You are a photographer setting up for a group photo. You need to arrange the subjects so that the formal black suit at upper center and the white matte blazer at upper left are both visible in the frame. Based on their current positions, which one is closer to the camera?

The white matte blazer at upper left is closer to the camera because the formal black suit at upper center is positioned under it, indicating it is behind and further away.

--

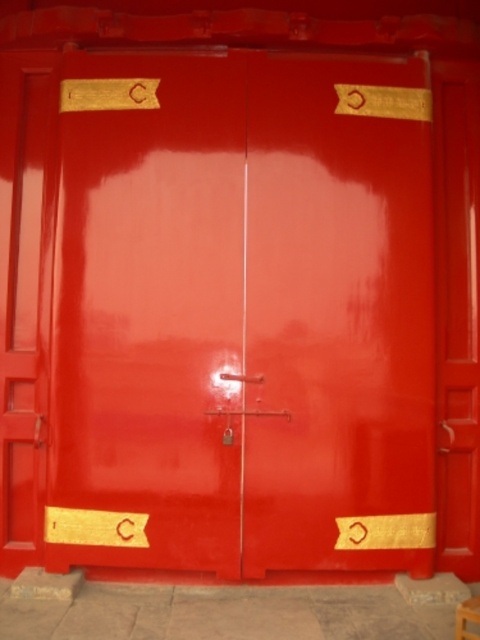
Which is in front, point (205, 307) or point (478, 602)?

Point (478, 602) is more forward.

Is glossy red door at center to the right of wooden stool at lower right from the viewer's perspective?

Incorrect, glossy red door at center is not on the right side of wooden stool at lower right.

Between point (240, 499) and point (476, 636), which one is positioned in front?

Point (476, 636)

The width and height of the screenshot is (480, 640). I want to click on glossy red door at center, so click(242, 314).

◆ What to produce: Turn the lines of the material into a numbered list with blank lines omitted, beginning at the line containing "Which is in" and continuing through the line containing "The width and".

◆ Result:
1. Which is in front, point (205, 307) or point (478, 602)?
2. Point (478, 602) is more forward.
3. Is glossy red door at center to the right of wooden stool at lower right from the viewer's perspective?
4. Incorrect, glossy red door at center is not on the right side of wooden stool at lower right.
5. Between point (240, 499) and point (476, 636), which one is positioned in front?
6. Point (476, 636)
7. The width and height of the screenshot is (480, 640). I want to click on glossy red door at center, so click(242, 314).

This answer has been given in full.